WORK TO BE COMPLETED: The response should consist only of the lines from the one with "goma de borrar (azul) 460" to the end of the data below, copied exactly and without pictures.

━━ SOURCE INFORMATION

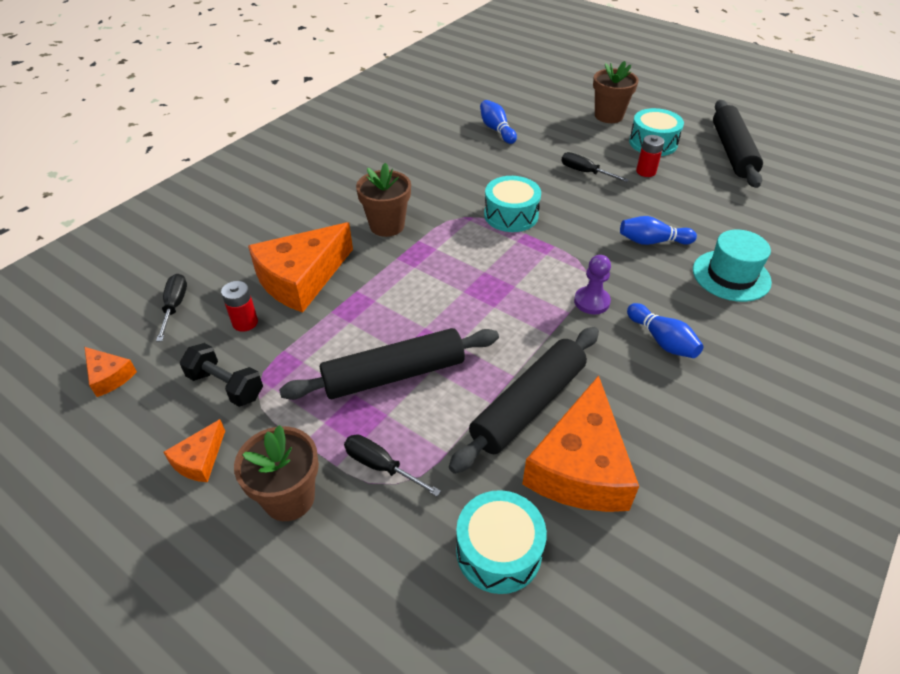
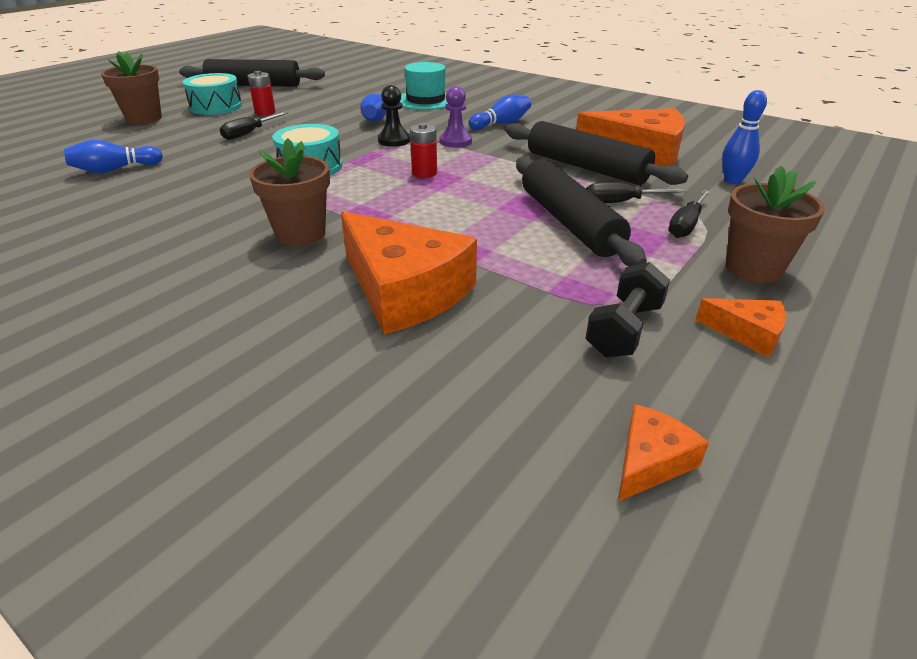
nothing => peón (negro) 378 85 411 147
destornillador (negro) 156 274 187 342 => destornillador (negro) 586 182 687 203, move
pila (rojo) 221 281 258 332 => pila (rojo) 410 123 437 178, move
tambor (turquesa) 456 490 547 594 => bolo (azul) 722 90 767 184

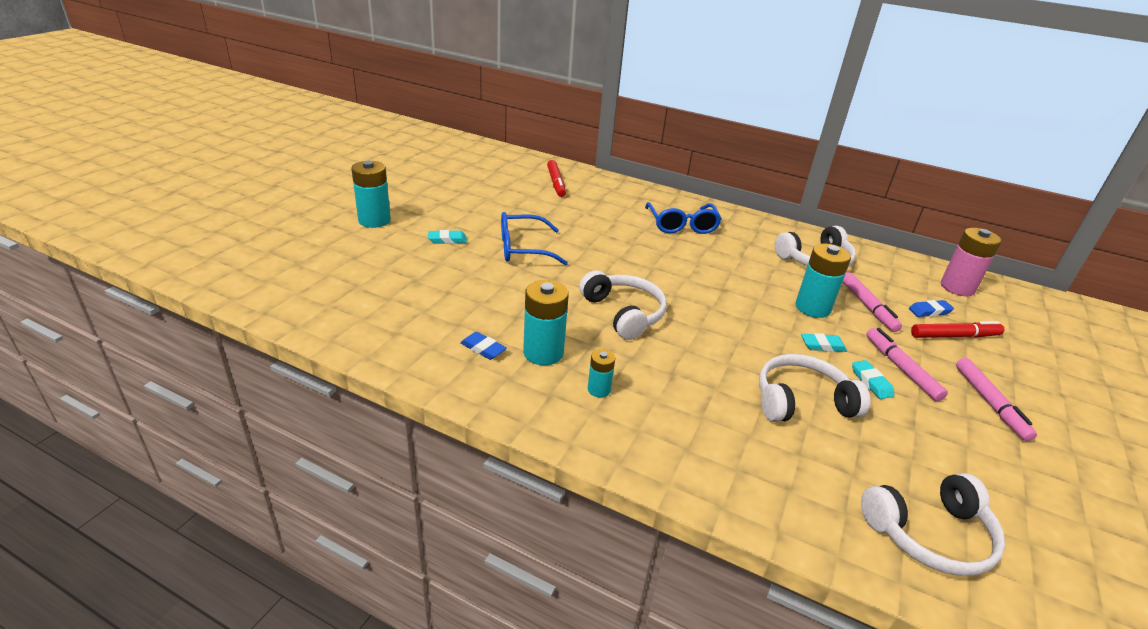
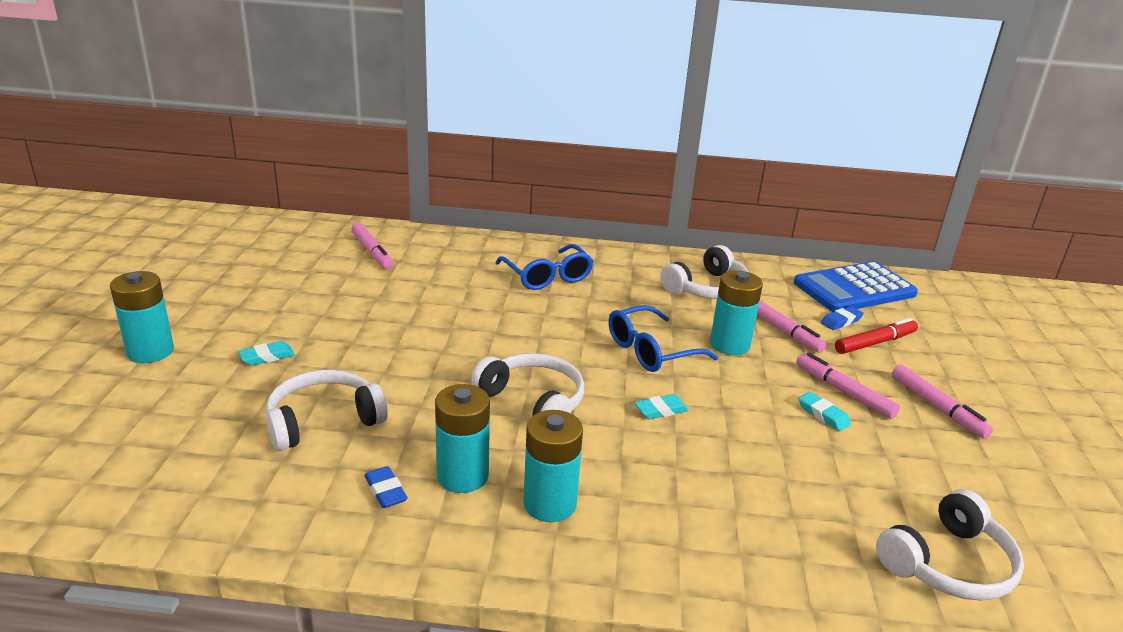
gafas (azul) 501 212 568 265 => gafas (azul) 608 305 718 372, move
auriculares (blanco) 759 354 870 422 => auriculares (blanco) 266 370 388 451, move
goma de borrar (turquesa) 801 333 847 352 => goma de borrar (turquesa) 634 394 689 419, move
pila (rosa) 941 228 1002 296 => calculadora (azul) 794 261 918 312
rotulador (rojo) 547 160 566 197 => rotulador (rosa) 351 223 393 269
goma de borrar (azul) 460 332 507 360 => goma de borrar (azul) 364 466 408 508, 45 degrees clockwise
pila (turquesa) 588 349 615 398 => pila (turquesa) 523 410 583 522, x1.84

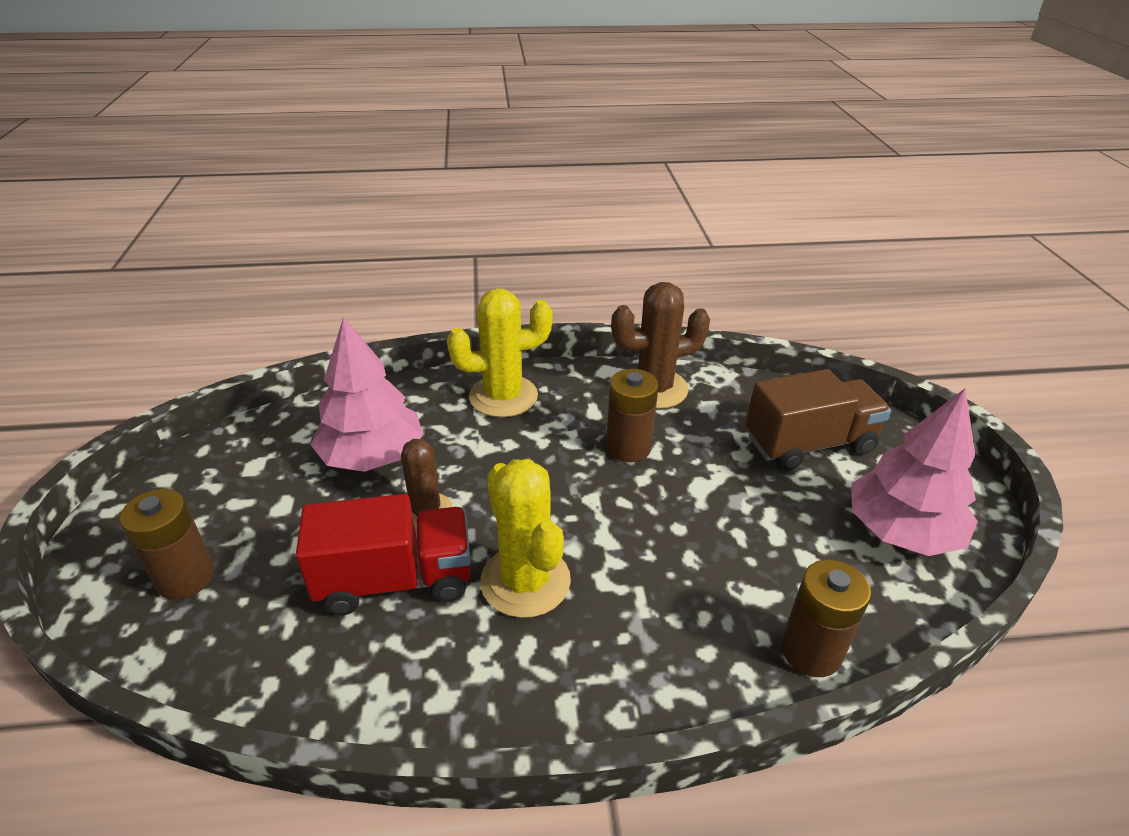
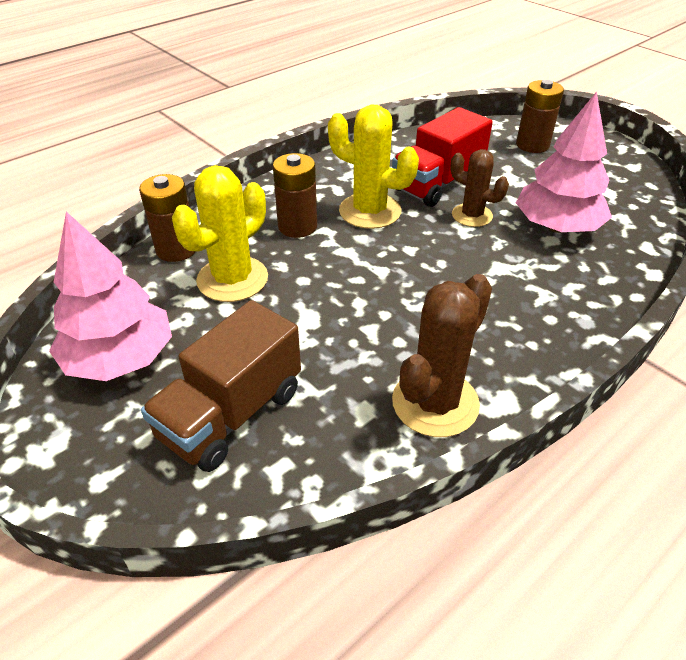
cactus (amarillo) 447 288 552 417 => cactus (amarillo) 172 165 268 302, move
pila (marrón) 606 369 659 462 => pila (marrón) 273 153 317 238, move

━━━━

ANSWER:
goma de borrar (azul) 460 332 507 360 => goma de borrar (azul) 364 466 408 508, 45 degrees clockwise
pila (turquesa) 588 349 615 398 => pila (turquesa) 523 410 583 522, x1.84

cactus (amarillo) 447 288 552 417 => cactus (amarillo) 172 165 268 302, move
pila (marrón) 606 369 659 462 => pila (marrón) 273 153 317 238, move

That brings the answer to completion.